::: Extracted entries
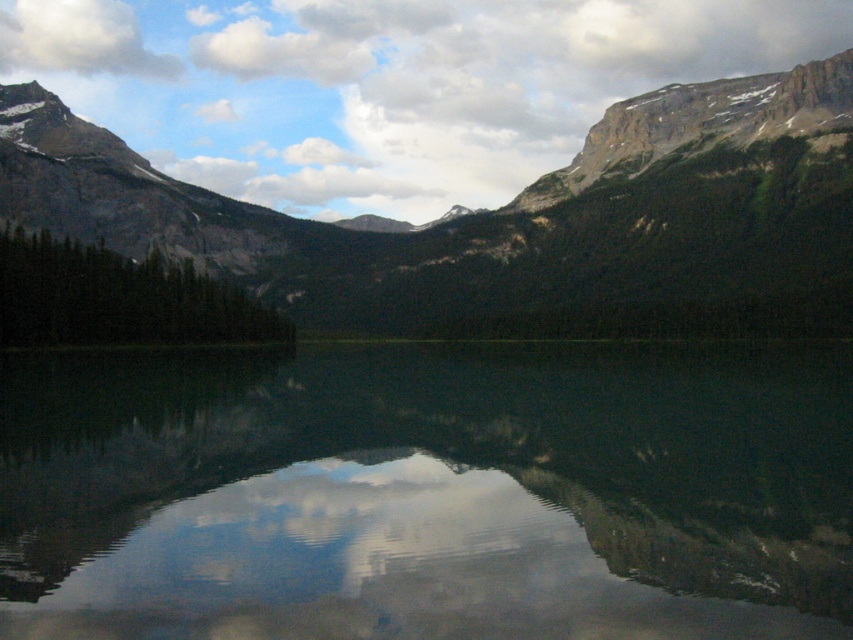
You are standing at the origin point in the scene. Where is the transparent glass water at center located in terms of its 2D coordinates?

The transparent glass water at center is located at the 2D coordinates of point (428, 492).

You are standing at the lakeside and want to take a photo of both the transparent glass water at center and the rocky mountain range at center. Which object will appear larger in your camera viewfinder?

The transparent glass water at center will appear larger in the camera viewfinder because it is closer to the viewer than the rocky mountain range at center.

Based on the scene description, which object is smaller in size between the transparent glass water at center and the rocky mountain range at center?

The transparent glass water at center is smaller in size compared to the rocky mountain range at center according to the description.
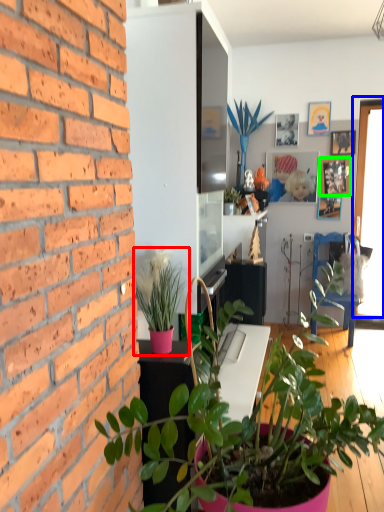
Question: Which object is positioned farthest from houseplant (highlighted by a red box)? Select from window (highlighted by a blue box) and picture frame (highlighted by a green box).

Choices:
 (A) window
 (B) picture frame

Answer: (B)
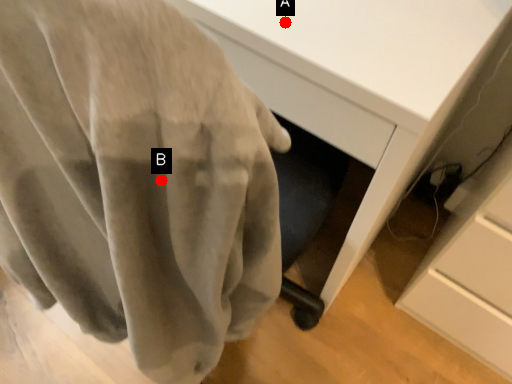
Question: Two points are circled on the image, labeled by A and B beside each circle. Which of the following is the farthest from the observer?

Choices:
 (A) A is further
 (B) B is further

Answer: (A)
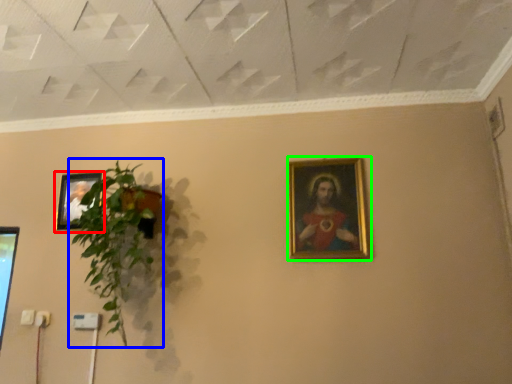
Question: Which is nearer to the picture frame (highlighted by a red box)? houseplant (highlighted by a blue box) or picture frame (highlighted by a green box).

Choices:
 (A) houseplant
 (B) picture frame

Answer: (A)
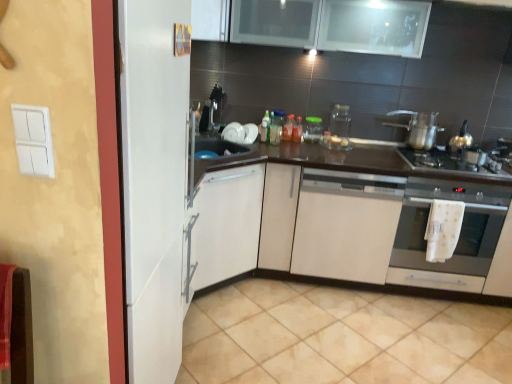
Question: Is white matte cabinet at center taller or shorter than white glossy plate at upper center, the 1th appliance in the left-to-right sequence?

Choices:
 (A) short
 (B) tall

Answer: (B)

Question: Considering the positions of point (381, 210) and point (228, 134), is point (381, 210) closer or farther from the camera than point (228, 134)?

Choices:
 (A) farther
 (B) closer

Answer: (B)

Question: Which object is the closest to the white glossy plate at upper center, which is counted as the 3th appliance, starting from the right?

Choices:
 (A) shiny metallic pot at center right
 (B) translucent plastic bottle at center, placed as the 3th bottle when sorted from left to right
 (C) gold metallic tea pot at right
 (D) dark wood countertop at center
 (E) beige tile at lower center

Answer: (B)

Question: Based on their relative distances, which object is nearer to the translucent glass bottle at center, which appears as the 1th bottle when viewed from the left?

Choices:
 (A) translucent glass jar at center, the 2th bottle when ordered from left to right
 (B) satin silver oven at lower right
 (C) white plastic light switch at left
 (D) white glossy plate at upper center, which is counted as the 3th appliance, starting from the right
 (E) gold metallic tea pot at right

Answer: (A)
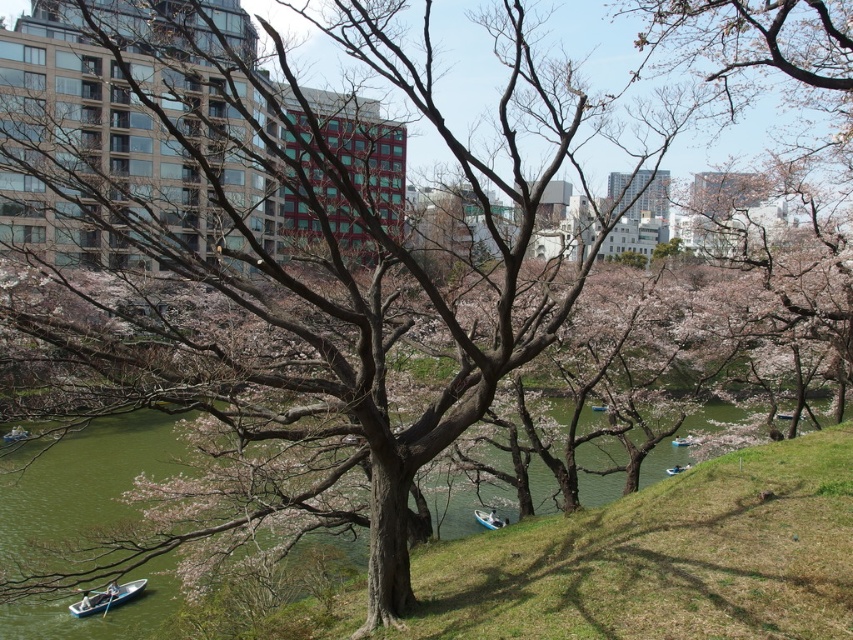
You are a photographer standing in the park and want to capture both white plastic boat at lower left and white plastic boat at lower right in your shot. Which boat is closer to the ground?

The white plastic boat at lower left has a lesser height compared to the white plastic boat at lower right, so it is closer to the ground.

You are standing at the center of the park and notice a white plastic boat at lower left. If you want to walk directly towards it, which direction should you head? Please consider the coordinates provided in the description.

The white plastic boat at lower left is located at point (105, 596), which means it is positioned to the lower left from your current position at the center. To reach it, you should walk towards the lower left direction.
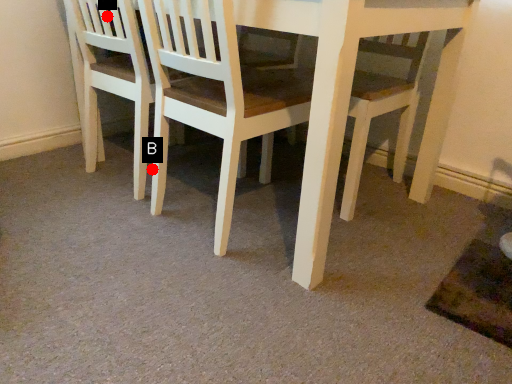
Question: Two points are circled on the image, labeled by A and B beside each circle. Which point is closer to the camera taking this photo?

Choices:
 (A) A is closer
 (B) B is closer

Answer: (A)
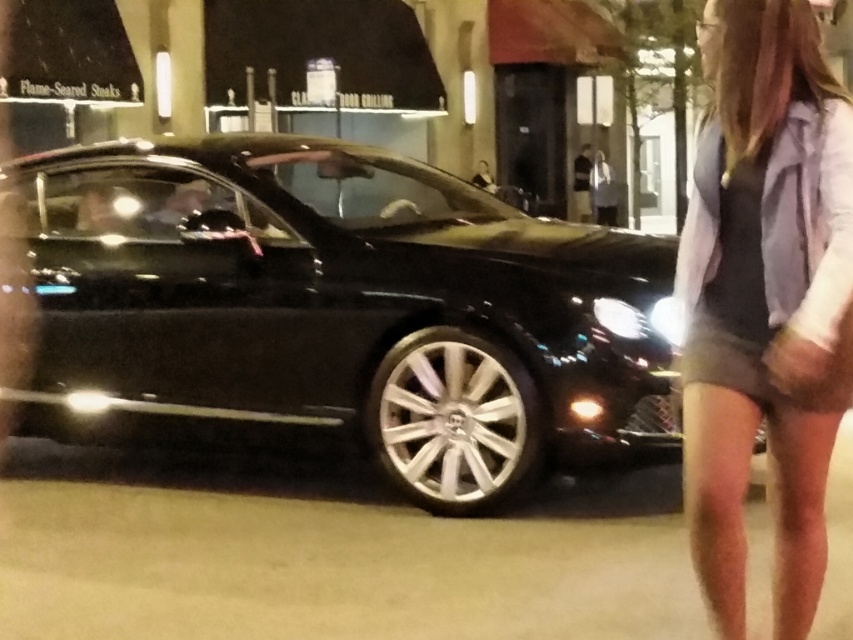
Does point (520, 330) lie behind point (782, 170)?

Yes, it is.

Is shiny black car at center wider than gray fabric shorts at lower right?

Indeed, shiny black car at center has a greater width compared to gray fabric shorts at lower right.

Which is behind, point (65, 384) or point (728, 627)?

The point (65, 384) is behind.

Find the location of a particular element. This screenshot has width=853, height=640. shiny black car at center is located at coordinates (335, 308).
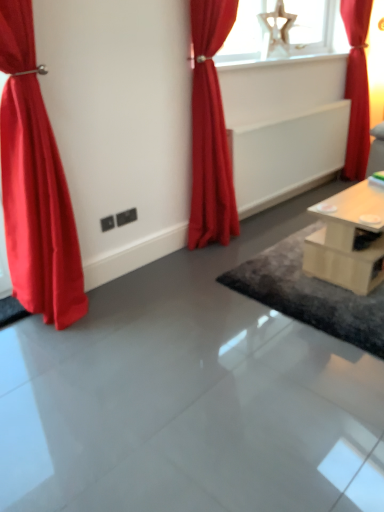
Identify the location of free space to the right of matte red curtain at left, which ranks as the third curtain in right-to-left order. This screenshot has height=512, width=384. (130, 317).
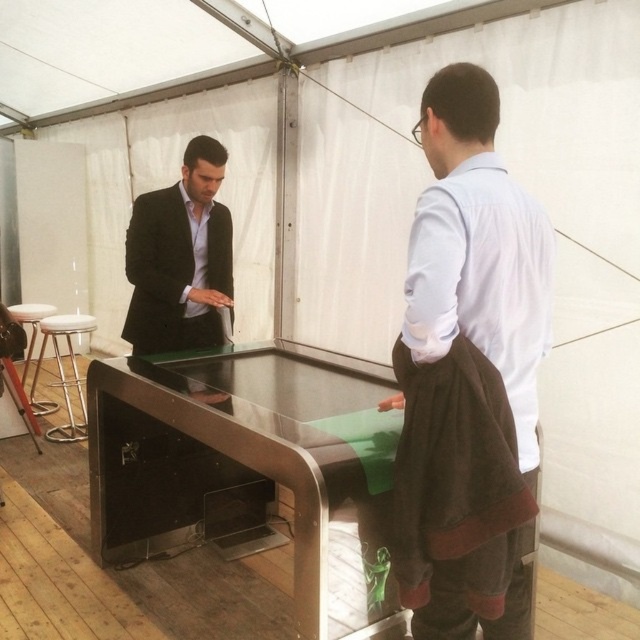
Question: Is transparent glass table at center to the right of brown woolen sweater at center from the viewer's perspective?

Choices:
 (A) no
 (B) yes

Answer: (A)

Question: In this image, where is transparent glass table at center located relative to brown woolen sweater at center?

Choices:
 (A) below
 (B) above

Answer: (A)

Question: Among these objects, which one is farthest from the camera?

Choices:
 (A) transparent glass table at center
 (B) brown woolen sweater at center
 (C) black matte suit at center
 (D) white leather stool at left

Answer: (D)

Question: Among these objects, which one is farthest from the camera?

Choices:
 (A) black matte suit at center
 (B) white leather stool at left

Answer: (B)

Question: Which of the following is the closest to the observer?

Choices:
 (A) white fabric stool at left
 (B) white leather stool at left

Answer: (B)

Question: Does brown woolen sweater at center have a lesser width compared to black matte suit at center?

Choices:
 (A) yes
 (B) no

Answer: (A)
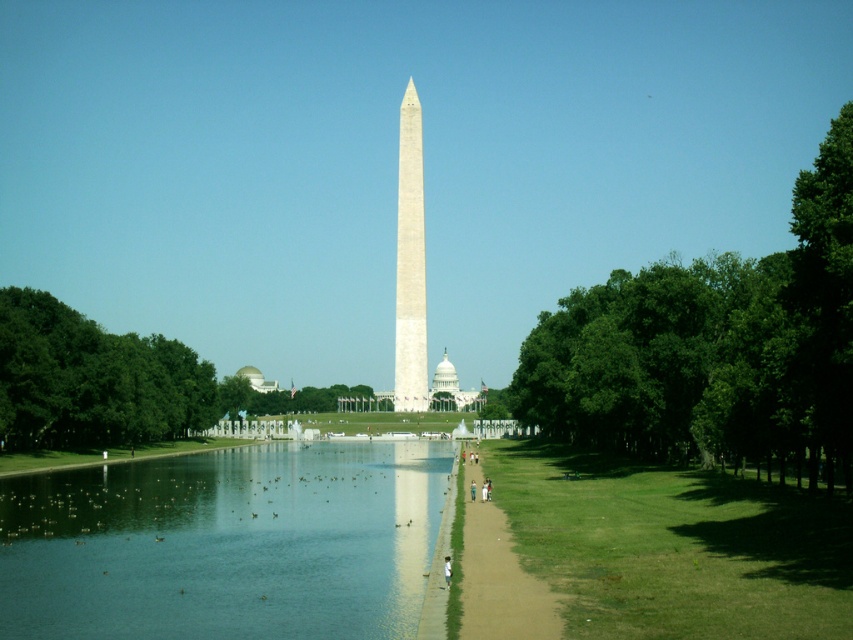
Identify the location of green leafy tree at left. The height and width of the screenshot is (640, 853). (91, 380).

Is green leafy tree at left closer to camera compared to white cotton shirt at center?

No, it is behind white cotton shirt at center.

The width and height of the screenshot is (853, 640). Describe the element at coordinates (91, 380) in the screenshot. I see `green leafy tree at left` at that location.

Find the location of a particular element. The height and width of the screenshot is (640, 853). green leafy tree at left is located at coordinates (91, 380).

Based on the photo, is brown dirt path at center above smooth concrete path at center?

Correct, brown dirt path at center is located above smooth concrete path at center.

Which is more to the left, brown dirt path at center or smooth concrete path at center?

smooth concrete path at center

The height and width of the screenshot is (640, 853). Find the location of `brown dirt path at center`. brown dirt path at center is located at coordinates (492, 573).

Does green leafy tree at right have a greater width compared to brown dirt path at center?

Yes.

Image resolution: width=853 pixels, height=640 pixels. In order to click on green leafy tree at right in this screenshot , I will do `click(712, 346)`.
::::::
● Exercise goal
Please reproduce every one of the rows above word for word, leaving out the pictures.

● Output for this task
You are standing at the origin point in the scene. Where is the transparent glass water at center located in terms of its 2D coordinates?

The transparent glass water at center is located at the 2D coordinates of point (428, 492).

You are standing at the lakeside and want to take a photo of both the transparent glass water at center and the rocky mountain range at center. Which object will appear larger in your camera viewfinder?

The transparent glass water at center will appear larger in the camera viewfinder because it is closer to the viewer than the rocky mountain range at center.

Based on the scene description, which object is smaller in size between the transparent glass water at center and the rocky mountain range at center?

The transparent glass water at center is smaller in size compared to the rocky mountain range at center according to the description.
Question: Which object is positioned farthest from houseplant (highlighted by a red box)? Select from window (highlighted by a blue box) and picture frame (highlighted by a green box).

Choices:
 (A) window
 (B) picture frame

Answer: (B)
Question: Two points are circled on the image, labeled by A and B beside each circle. Which of the following is the farthest from the observer?

Choices:
 (A) A is further
 (B) B is further

Answer: (A)
Question: Which is nearer to the picture frame (highlighted by a red box)? houseplant (highlighted by a blue box) or picture frame (highlighted by a green box).

Choices:
 (A) houseplant
 (B) picture frame

Answer: (A)
Question: Is white matte cabinet at center taller or shorter than white glossy plate at upper center, the 1th appliance in the left-to-right sequence?

Choices:
 (A) short
 (B) tall

Answer: (B)

Question: Considering the positions of point (381, 210) and point (228, 134), is point (381, 210) closer or farther from the camera than point (228, 134)?

Choices:
 (A) farther
 (B) closer

Answer: (B)

Question: Which object is the closest to the white glossy plate at upper center, which is counted as the 3th appliance, starting from the right?

Choices:
 (A) shiny metallic pot at center right
 (B) translucent plastic bottle at center, placed as the 3th bottle when sorted from left to right
 (C) gold metallic tea pot at right
 (D) dark wood countertop at center
 (E) beige tile at lower center

Answer: (B)

Question: Based on their relative distances, which object is nearer to the translucent glass bottle at center, which appears as the 1th bottle when viewed from the left?

Choices:
 (A) translucent glass jar at center, the 2th bottle when ordered from left to right
 (B) satin silver oven at lower right
 (C) white plastic light switch at left
 (D) white glossy plate at upper center, which is counted as the 3th appliance, starting from the right
 (E) gold metallic tea pot at right

Answer: (A)
You are a photographer standing in the park and want to capture both white plastic boat at lower left and white plastic boat at lower right in your shot. Which boat is closer to the ground?

The white plastic boat at lower left has a lesser height compared to the white plastic boat at lower right, so it is closer to the ground.

You are standing at the center of the park and notice a white plastic boat at lower left. If you want to walk directly towards it, which direction should you head? Please consider the coordinates provided in the description.

The white plastic boat at lower left is located at point (105, 596), which means it is positioned to the lower left from your current position at the center. To reach it, you should walk towards the lower left direction.
Question: Two points are circled on the image, labeled by A and B beside each circle. Which point is closer to the camera taking this photo?

Choices:
 (A) A is closer
 (B) B is closer

Answer: (A)
Does point (520, 330) lie behind point (782, 170)?

Yes, it is.

Is shiny black car at center wider than gray fabric shorts at lower right?

Indeed, shiny black car at center has a greater width compared to gray fabric shorts at lower right.

Which is behind, point (65, 384) or point (728, 627)?

The point (65, 384) is behind.

Find the location of a particular element. This screenshot has width=853, height=640. shiny black car at center is located at coordinates (335, 308).
Identify the location of free space to the right of matte red curtain at left, which ranks as the third curtain in right-to-left order. This screenshot has height=512, width=384. (130, 317).
Question: Is transparent glass table at center to the right of brown woolen sweater at center from the viewer's perspective?

Choices:
 (A) no
 (B) yes

Answer: (A)

Question: In this image, where is transparent glass table at center located relative to brown woolen sweater at center?

Choices:
 (A) below
 (B) above

Answer: (A)

Question: Among these objects, which one is farthest from the camera?

Choices:
 (A) transparent glass table at center
 (B) brown woolen sweater at center
 (C) black matte suit at center
 (D) white leather stool at left

Answer: (D)

Question: Among these objects, which one is farthest from the camera?

Choices:
 (A) black matte suit at center
 (B) white leather stool at left

Answer: (B)

Question: Which of the following is the closest to the observer?

Choices:
 (A) white fabric stool at left
 (B) white leather stool at left

Answer: (B)

Question: Does brown woolen sweater at center have a lesser width compared to black matte suit at center?

Choices:
 (A) yes
 (B) no

Answer: (A)
Identify the location of green leafy tree at left. The height and width of the screenshot is (640, 853). (91, 380).

Is green leafy tree at left closer to camera compared to white cotton shirt at center?

No, it is behind white cotton shirt at center.

The width and height of the screenshot is (853, 640). Describe the element at coordinates (91, 380) in the screenshot. I see `green leafy tree at left` at that location.

Find the location of a particular element. The height and width of the screenshot is (640, 853). green leafy tree at left is located at coordinates (91, 380).

Based on the photo, is brown dirt path at center above smooth concrete path at center?

Correct, brown dirt path at center is located above smooth concrete path at center.

Which is more to the left, brown dirt path at center or smooth concrete path at center?

smooth concrete path at center

The height and width of the screenshot is (640, 853). Find the location of `brown dirt path at center`. brown dirt path at center is located at coordinates (492, 573).

Does green leafy tree at right have a greater width compared to brown dirt path at center?

Yes.

Image resolution: width=853 pixels, height=640 pixels. In order to click on green leafy tree at right in this screenshot , I will do `click(712, 346)`.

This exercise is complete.